**YOUR TASK**
In the records below, begin at the line that has "added: dado [naranja] (2nd from left)" and stop after the line that has "moved: destornillador [naranja]"; quote those lines verbatim and nothing more.

******

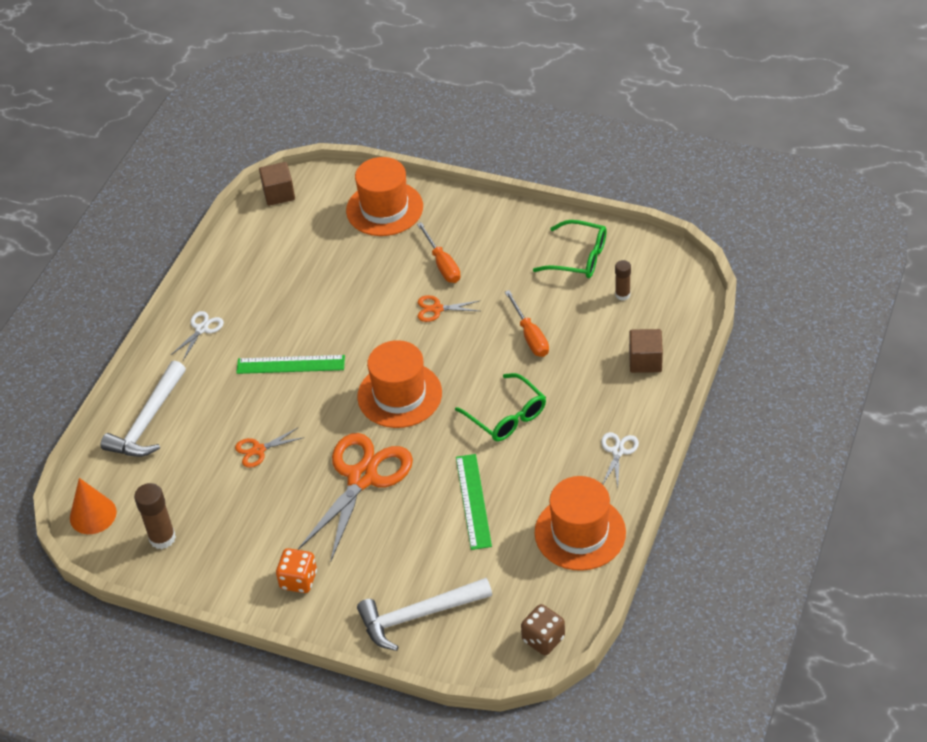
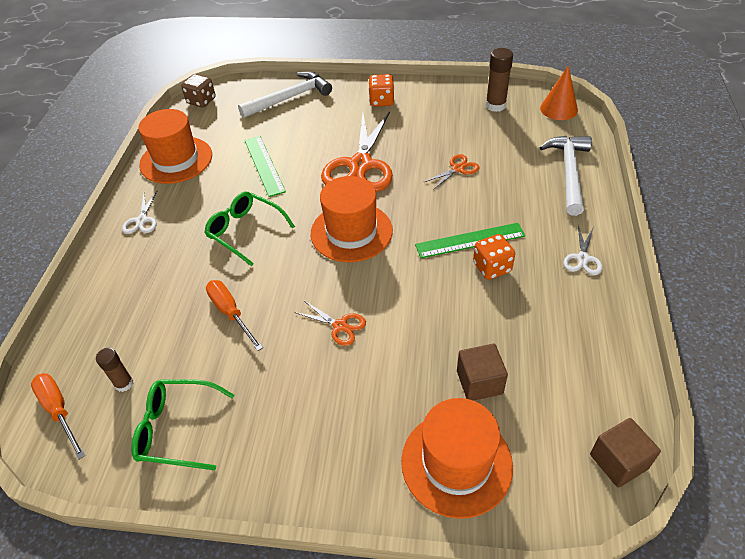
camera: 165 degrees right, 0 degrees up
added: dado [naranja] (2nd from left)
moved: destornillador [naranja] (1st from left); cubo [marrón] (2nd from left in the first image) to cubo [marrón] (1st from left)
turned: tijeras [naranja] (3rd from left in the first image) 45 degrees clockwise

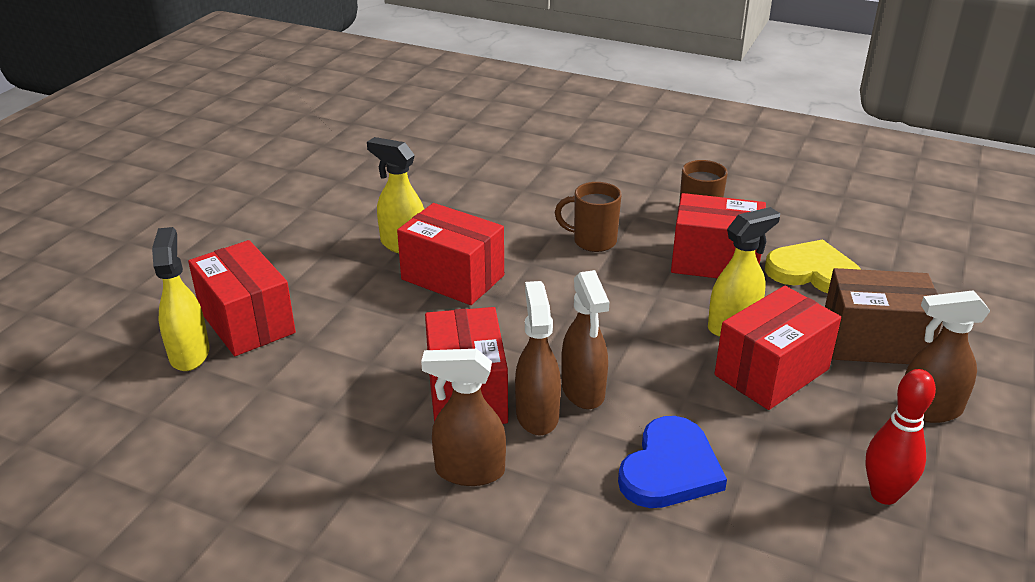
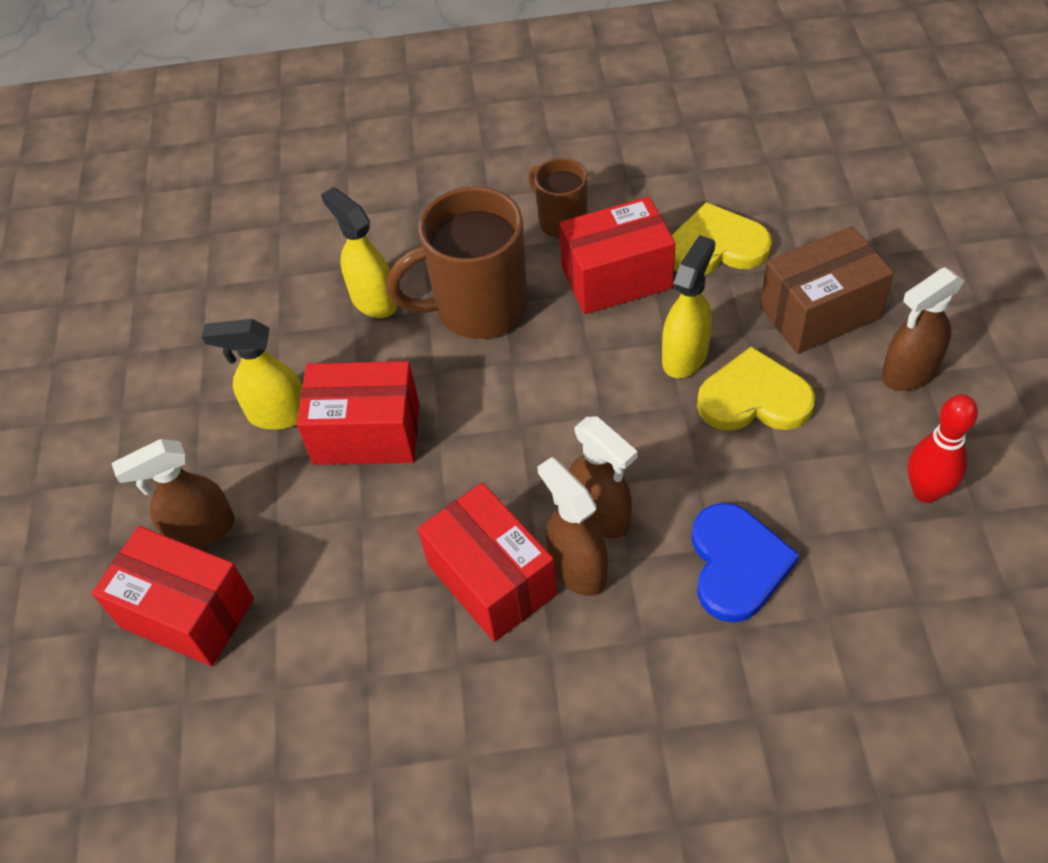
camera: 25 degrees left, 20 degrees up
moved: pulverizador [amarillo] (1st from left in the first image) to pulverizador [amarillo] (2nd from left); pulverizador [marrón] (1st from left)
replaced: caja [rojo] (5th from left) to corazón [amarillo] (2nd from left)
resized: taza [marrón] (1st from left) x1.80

******

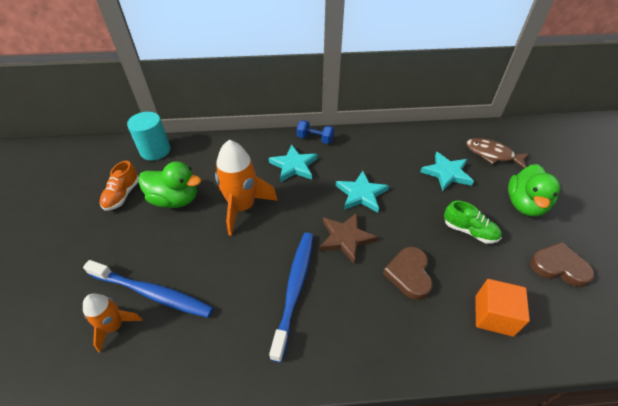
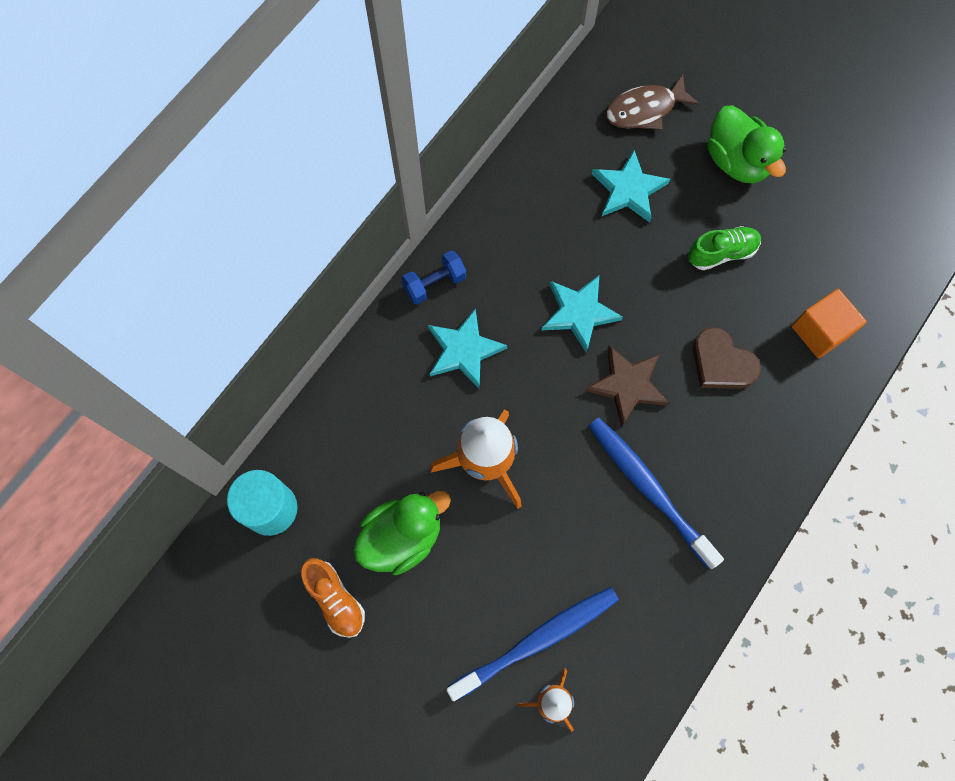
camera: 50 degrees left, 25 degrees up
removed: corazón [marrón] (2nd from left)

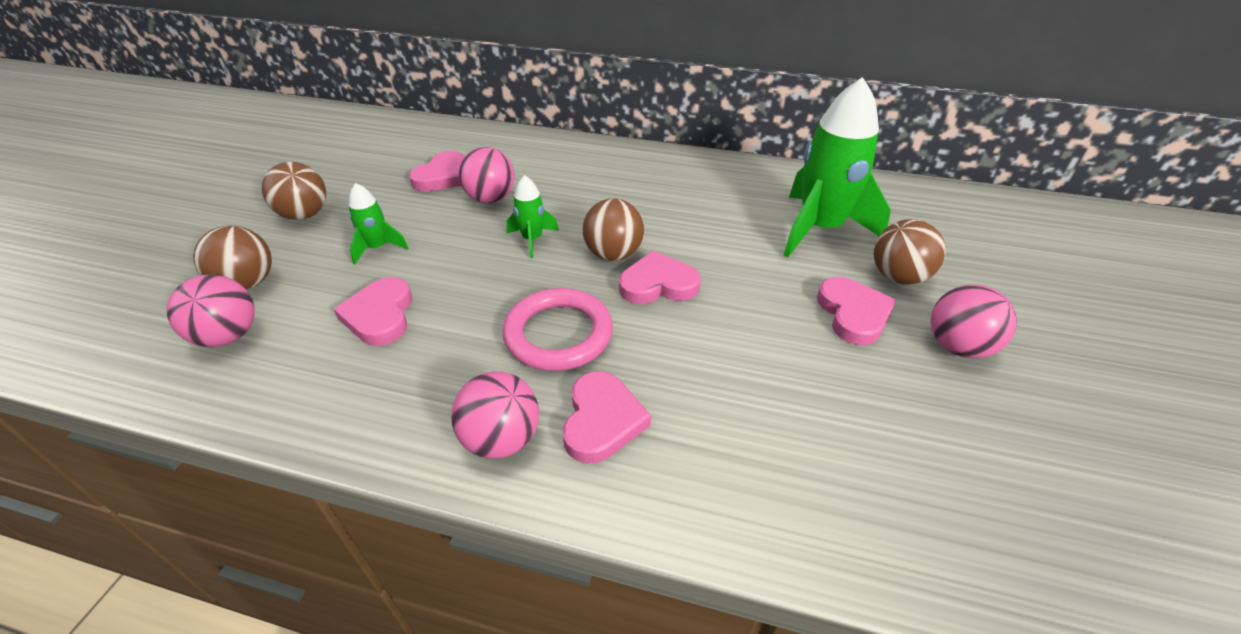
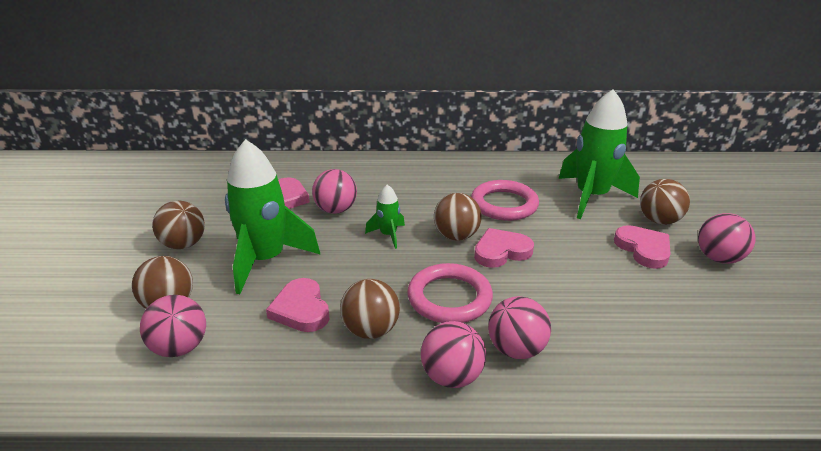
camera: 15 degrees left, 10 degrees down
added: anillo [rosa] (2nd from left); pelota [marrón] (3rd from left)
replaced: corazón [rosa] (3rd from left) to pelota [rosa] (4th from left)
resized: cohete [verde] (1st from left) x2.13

******

**WRITTEN REPLY**
added: dado [naranja] (2nd from left)
moved: destornillador [naranja] (1st from left); cubo [marrón] (2nd from left in the first image) to cubo [marrón] (1st from left)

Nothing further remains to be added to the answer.